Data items
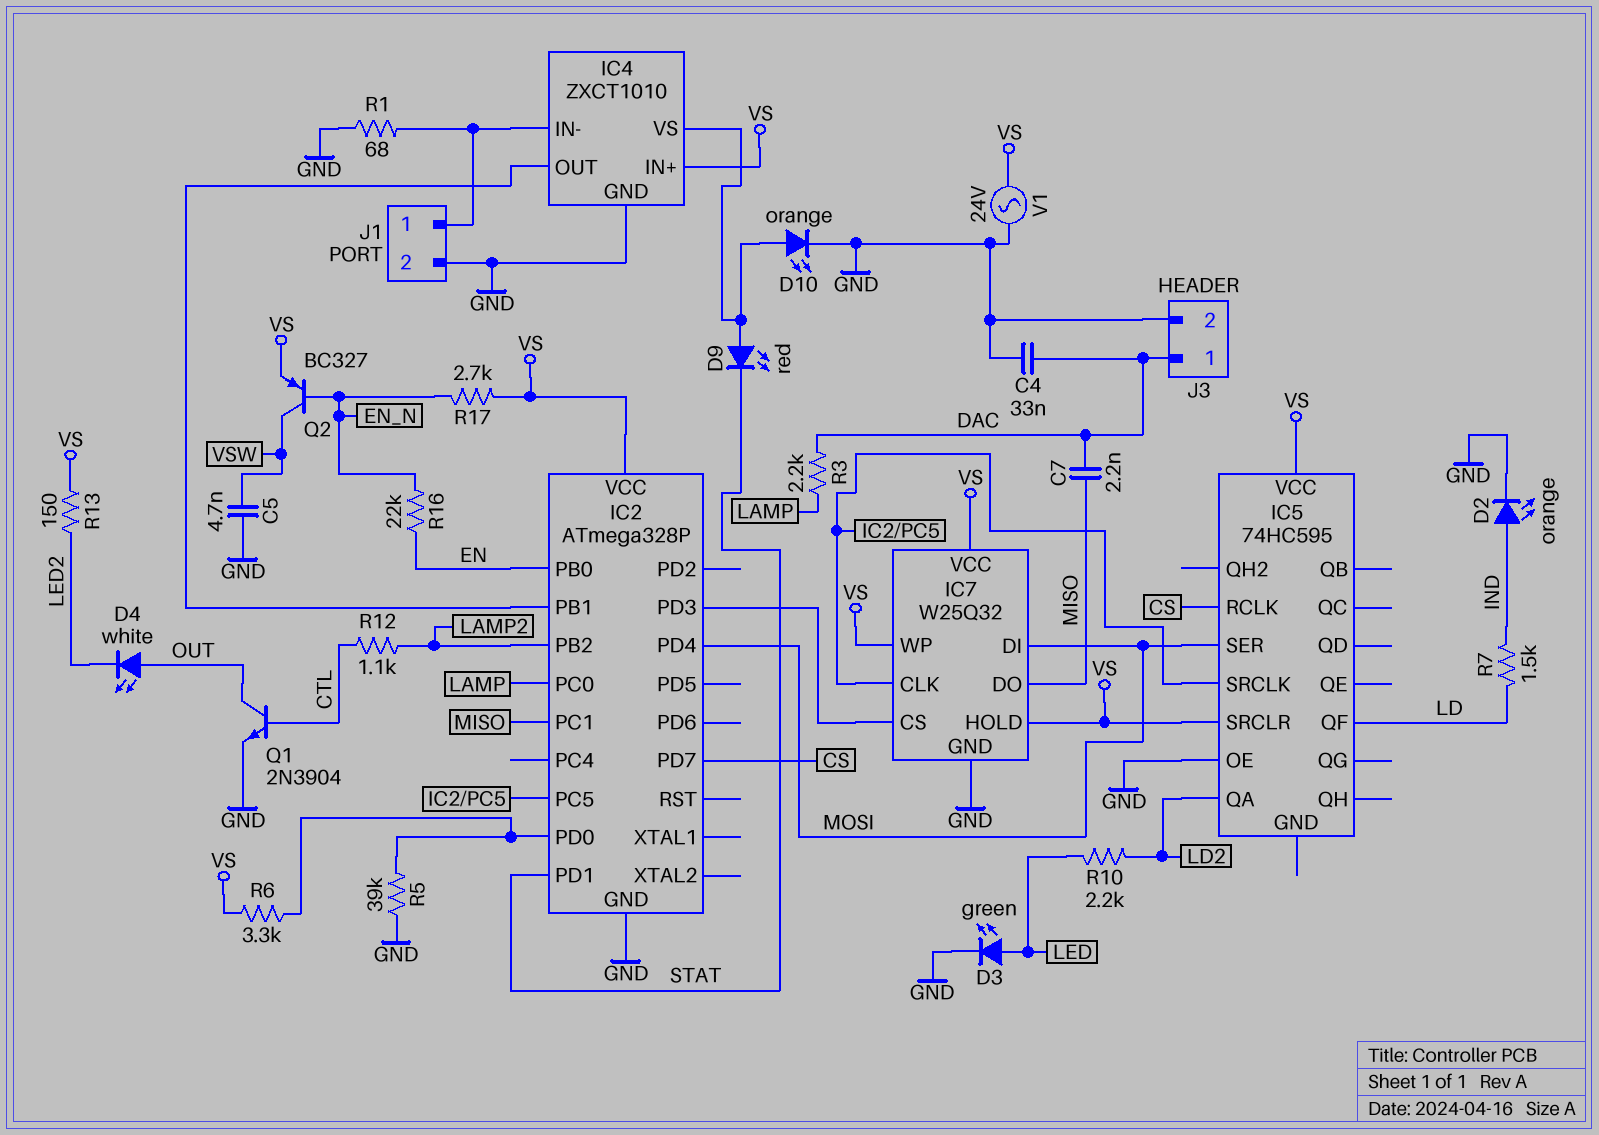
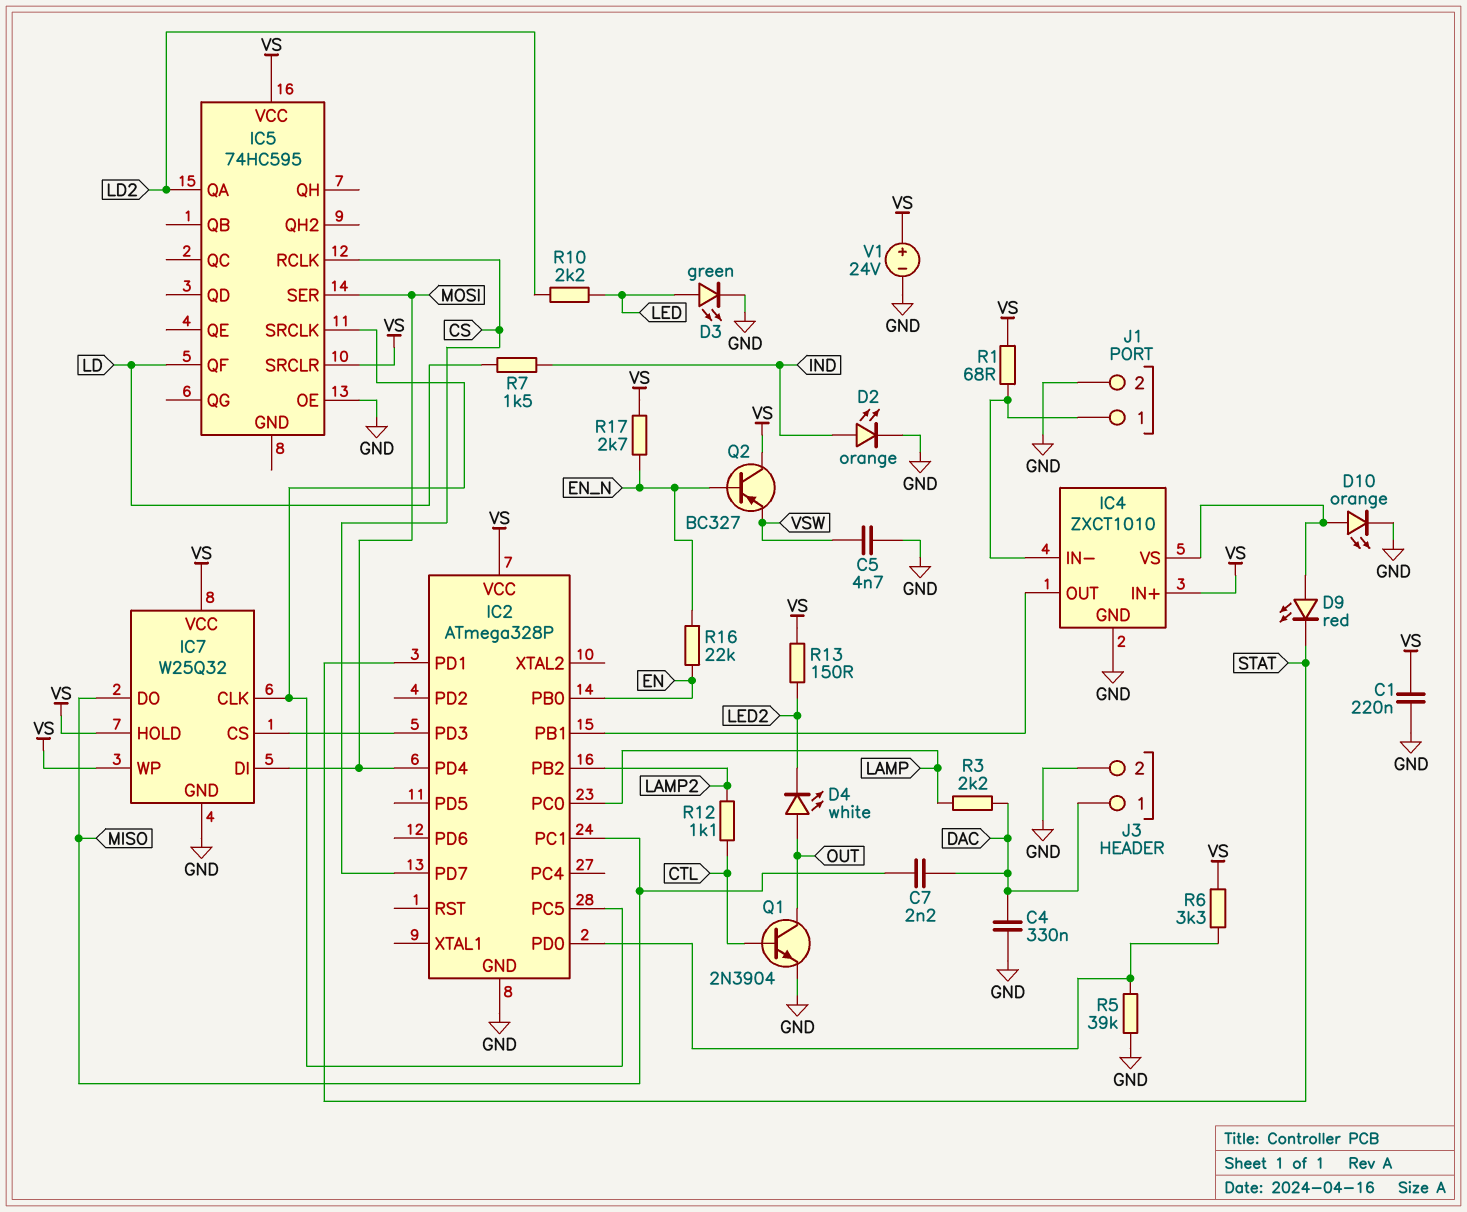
C1: none -> 220nF (GND, VS)
C4: 33nF (DAC, GND) -> 330nF (DAC, GND)
Q2: PNP BC327 (B EN_N, C VSW, E VS) -> PNP BC327 (B EN_N, C VS, E VSW)
R1: 68 (GND, IC4/IN-) -> 68 (IC4/IN-, VS)
V1: AC 24V (GND, VS) -> 24V (plus VS, minus GND)

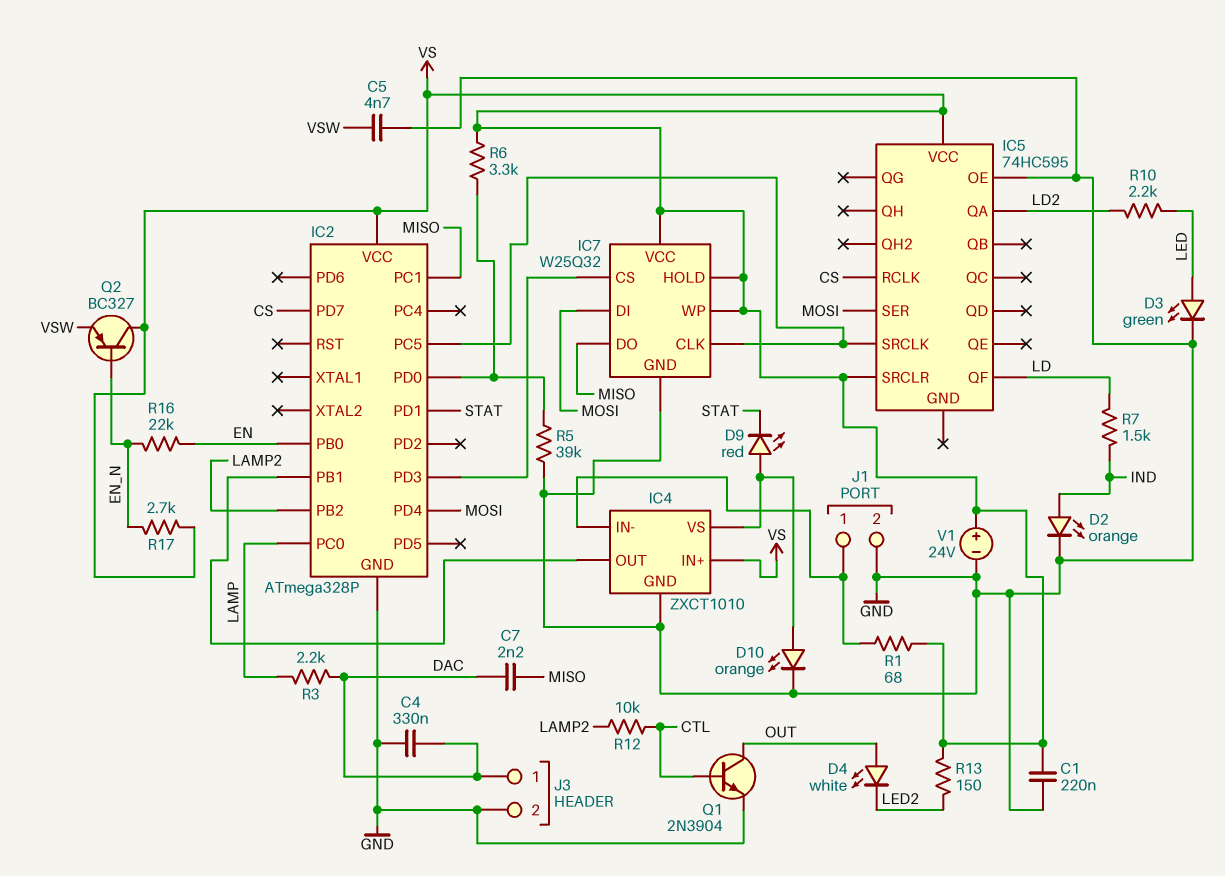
R12: 1.1k (CTL, LAMP2) -> 10k (CTL, LAMP2)

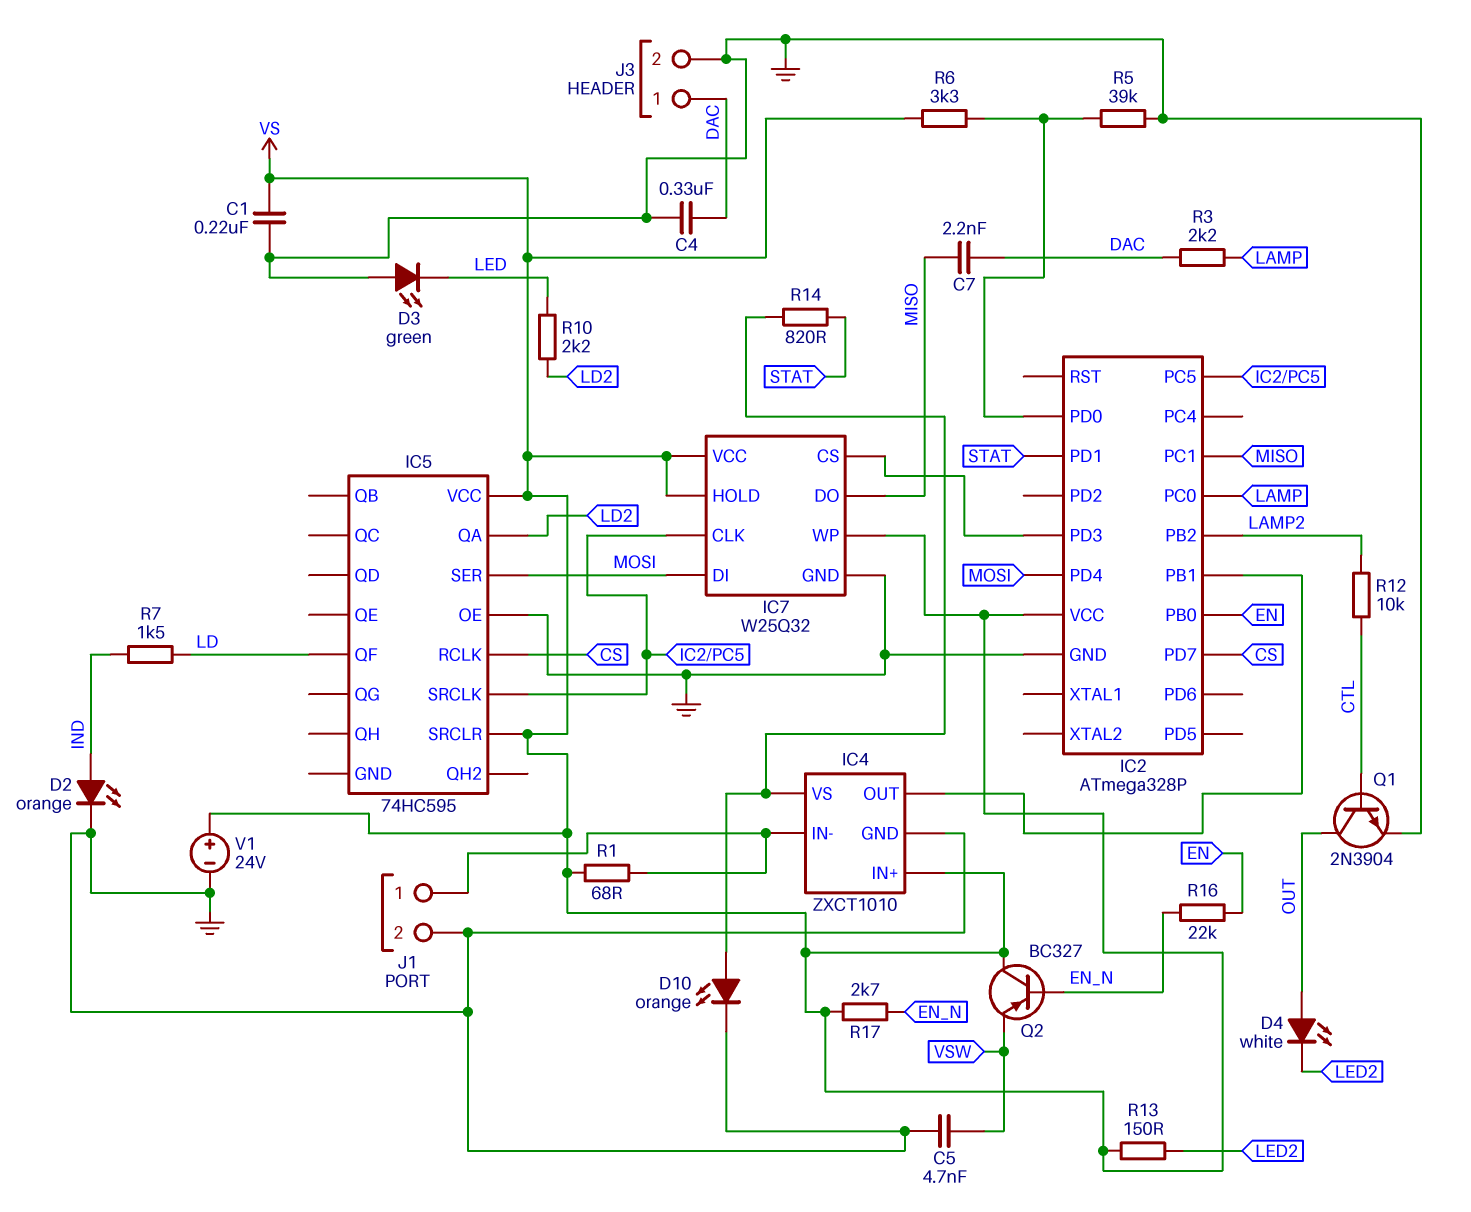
D3: LED green (A LED, K GND) -> LED green (A GND, K LED)
D9: LED red (A IC4/VS, K STAT) -> none
R14: none -> 820 (IC4/VS, STAT)

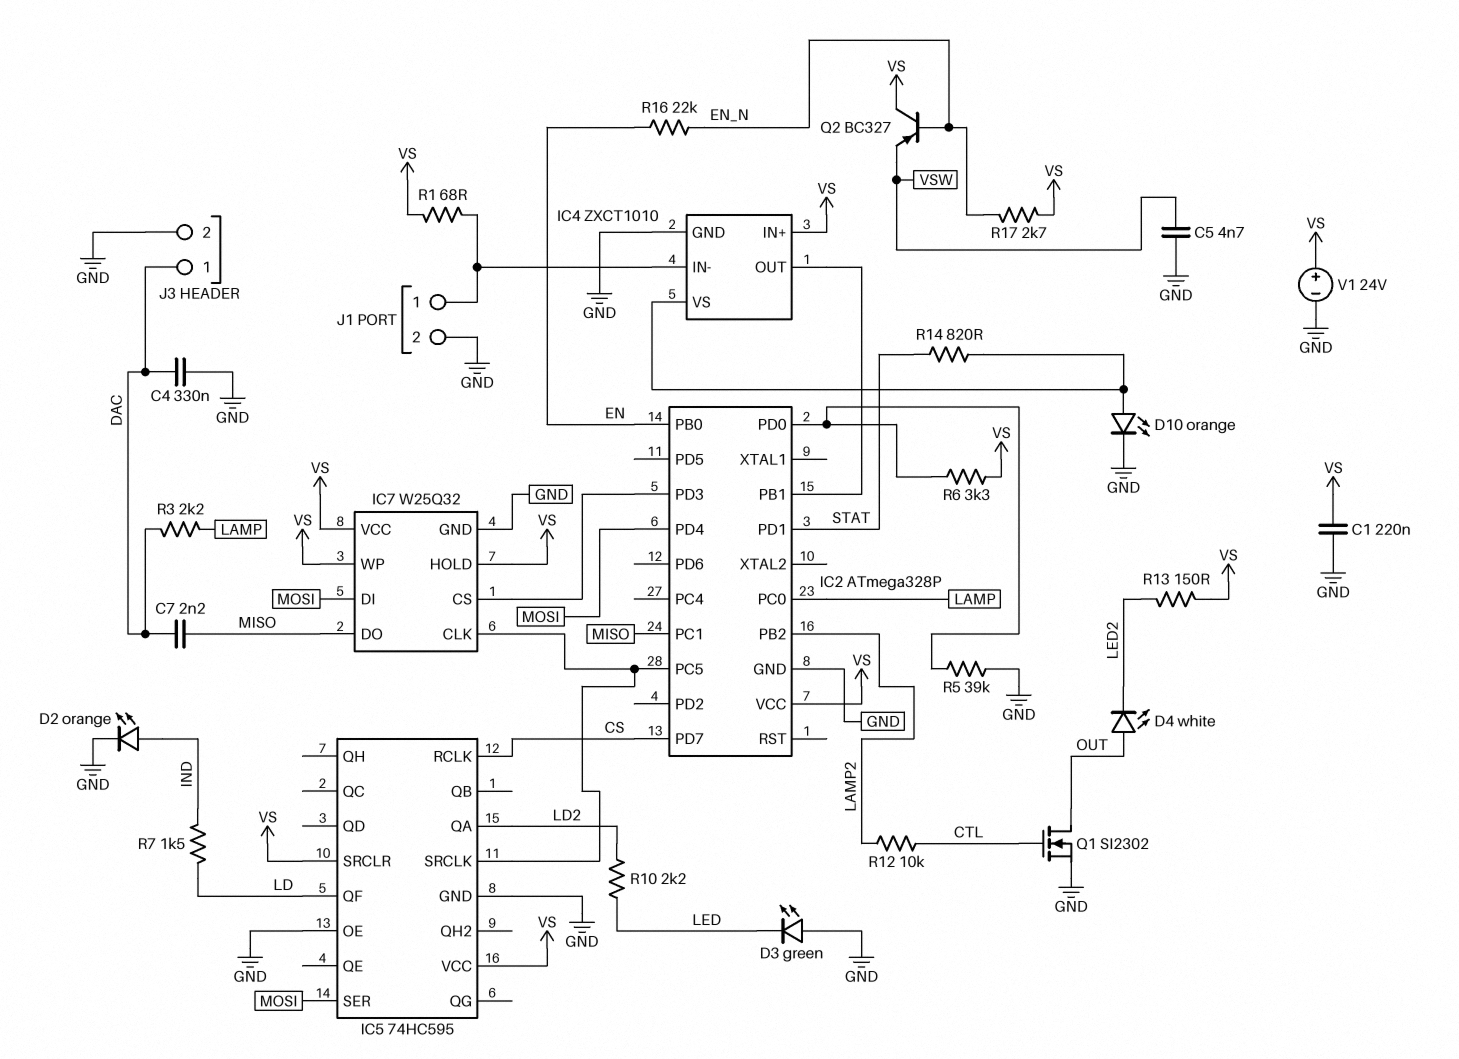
IC5 pin GND: none -> GND
Q1: NPN 2N3904 (B CTL, C OUT, E GND) -> NMOS SI2302 (G CTL, D OUT, S GND)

Work to complete
Retype, without any picture, exactly the lines from the one with "Q2: PNP BC327" through the end of the entries, inclusive.

Final answer
Q2: PNP BC327 (B EN_N, C VSW, E VS) -> PNP BC327 (B EN_N, C VS, E VSW)
R1: 68 (GND, IC4/IN-) -> 68 (IC4/IN-, VS)
V1: AC 24V (GND, VS) -> 24V (plus VS, minus GND)

R12: 1.1k (CTL, LAMP2) -> 10k (CTL, LAMP2)

D3: LED green (A LED, K GND) -> LED green (A GND, K LED)
D9: LED red (A IC4/VS, K STAT) -> none
R14: none -> 820 (IC4/VS, STAT)

IC5 pin GND: none -> GND
Q1: NPN 2N3904 (B CTL, C OUT, E GND) -> NMOS SI2302 (G CTL, D OUT, S GND)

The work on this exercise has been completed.